━━━ Extracted entries ━━━

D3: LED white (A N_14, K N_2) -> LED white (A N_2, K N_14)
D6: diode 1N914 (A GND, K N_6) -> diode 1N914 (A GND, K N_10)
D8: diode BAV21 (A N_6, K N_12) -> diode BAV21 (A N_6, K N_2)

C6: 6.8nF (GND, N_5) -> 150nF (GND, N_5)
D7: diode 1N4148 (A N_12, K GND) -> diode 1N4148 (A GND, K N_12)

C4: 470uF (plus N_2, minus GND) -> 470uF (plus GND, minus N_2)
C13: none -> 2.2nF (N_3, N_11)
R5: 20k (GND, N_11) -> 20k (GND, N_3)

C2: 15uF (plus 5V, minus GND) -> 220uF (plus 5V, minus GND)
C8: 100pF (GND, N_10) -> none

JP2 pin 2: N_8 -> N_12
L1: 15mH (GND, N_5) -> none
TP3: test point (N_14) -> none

━━━
━━━ Extracted entries ━━━

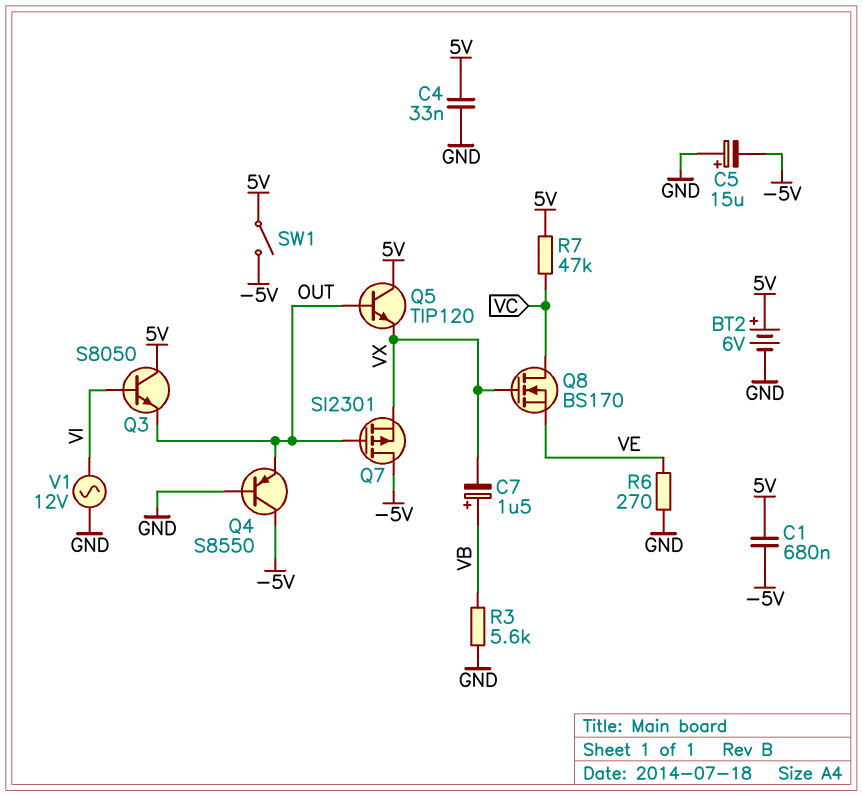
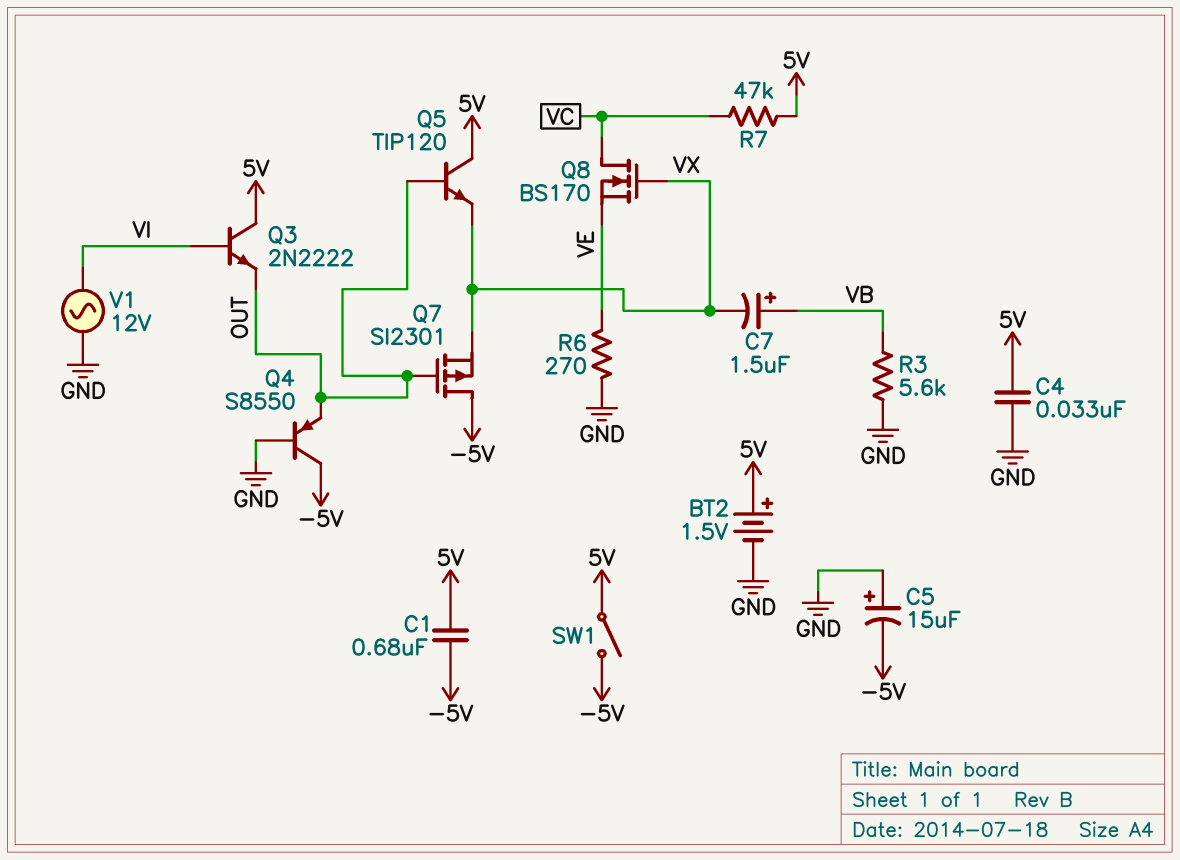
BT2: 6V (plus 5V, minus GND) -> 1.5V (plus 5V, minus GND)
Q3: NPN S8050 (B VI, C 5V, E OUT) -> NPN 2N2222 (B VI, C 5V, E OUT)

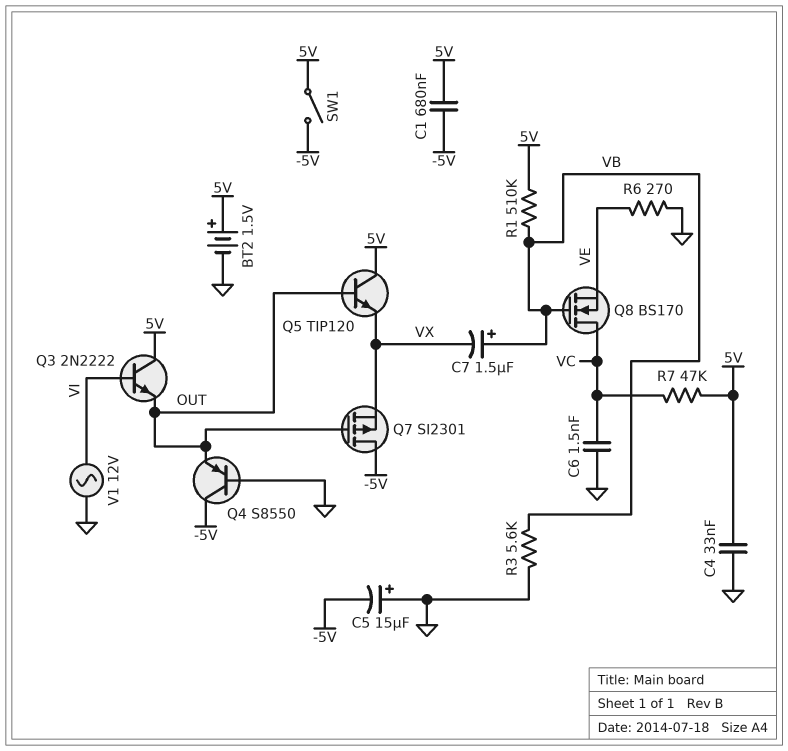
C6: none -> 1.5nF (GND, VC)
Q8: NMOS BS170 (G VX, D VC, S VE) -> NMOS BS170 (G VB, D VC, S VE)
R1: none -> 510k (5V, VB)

━━━
━━━ Extracted entries ━━━

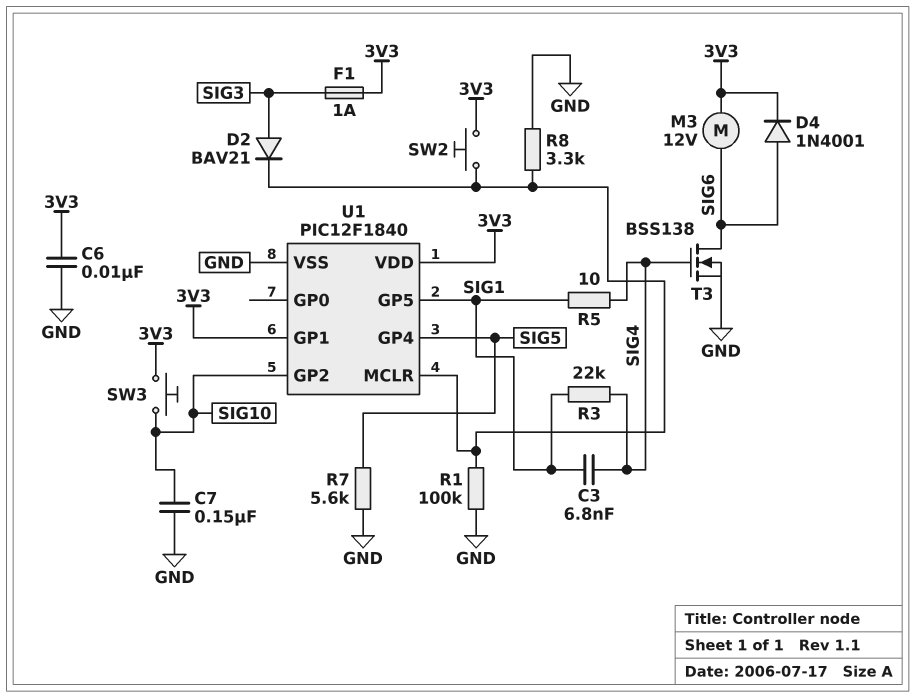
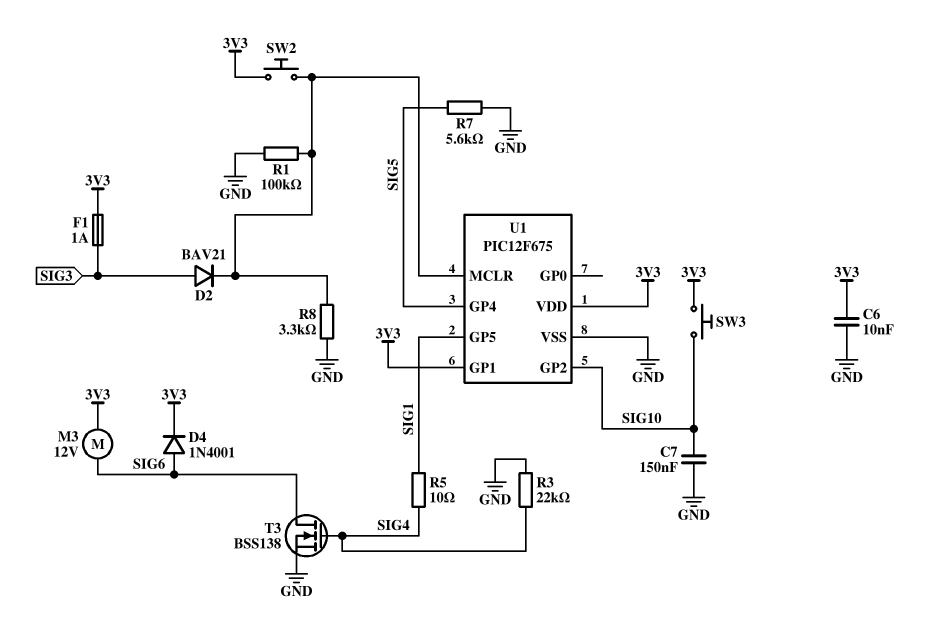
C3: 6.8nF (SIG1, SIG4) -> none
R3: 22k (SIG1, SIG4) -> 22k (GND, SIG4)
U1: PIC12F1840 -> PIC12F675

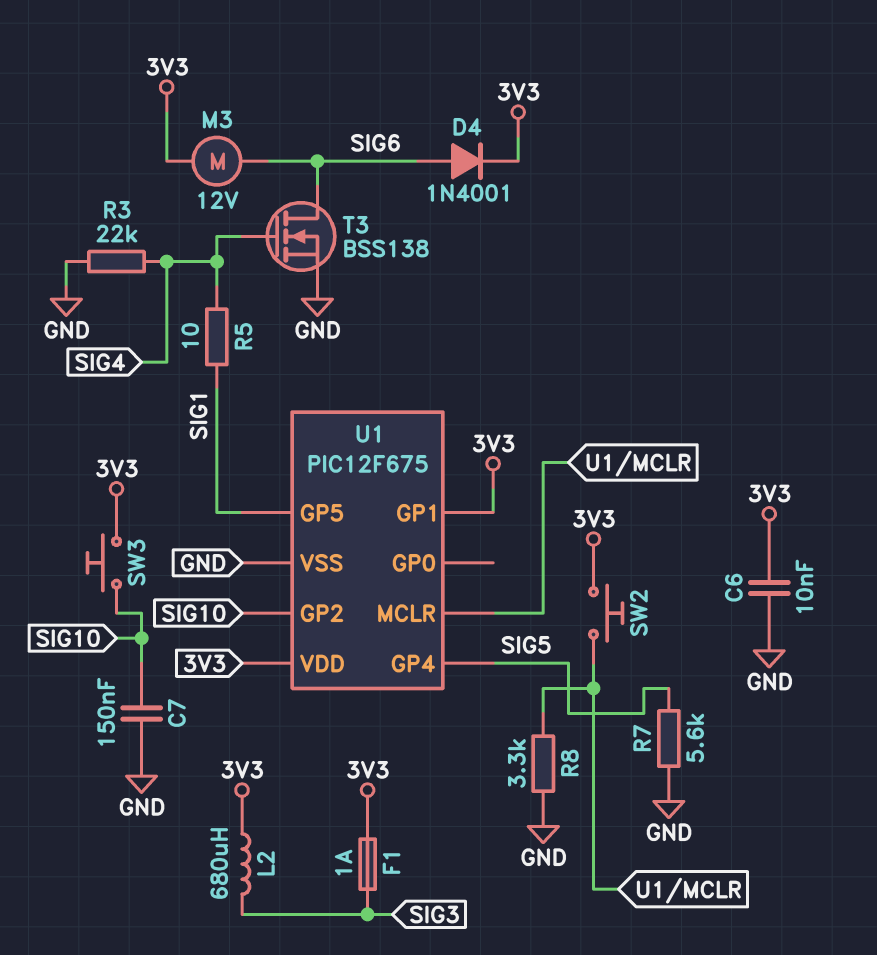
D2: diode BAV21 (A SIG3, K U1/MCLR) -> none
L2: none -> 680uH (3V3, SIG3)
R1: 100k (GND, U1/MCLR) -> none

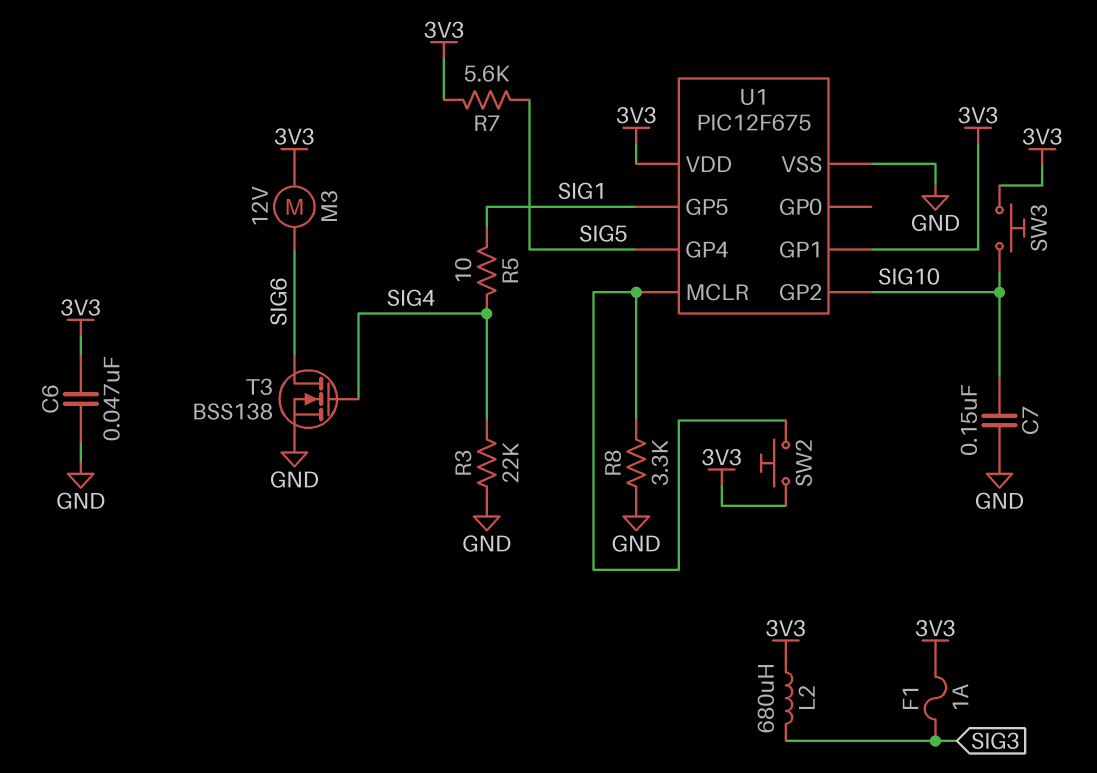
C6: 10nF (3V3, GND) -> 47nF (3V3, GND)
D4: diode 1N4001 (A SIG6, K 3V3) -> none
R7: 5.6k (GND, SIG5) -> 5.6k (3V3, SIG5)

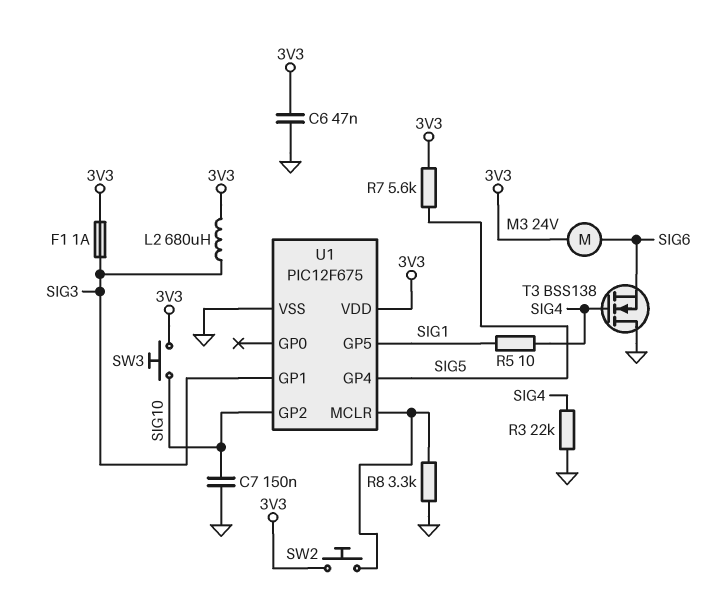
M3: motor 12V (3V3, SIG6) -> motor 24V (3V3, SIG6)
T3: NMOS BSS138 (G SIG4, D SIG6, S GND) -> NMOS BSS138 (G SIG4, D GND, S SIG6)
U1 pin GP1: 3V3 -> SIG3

━━━

• Your instructions
Which lines above run from the one containing "R5: 20k (GND, N_11) -> 20k (GND, N_3)" to the one containing "TP3: test point (N_14) -> none"? Give them again exactly, both ends included.

• Reply to the exercise
R5: 20k (GND, N_11) -> 20k (GND, N_3)

C2: 15uF (plus 5V, minus GND) -> 220uF (plus 5V, minus GND)
C8: 100pF (GND, N_10) -> none

JP2 pin 2: N_8 -> N_12
L1: 15mH (GND, N_5) -> none
TP3: test point (N_14) -> none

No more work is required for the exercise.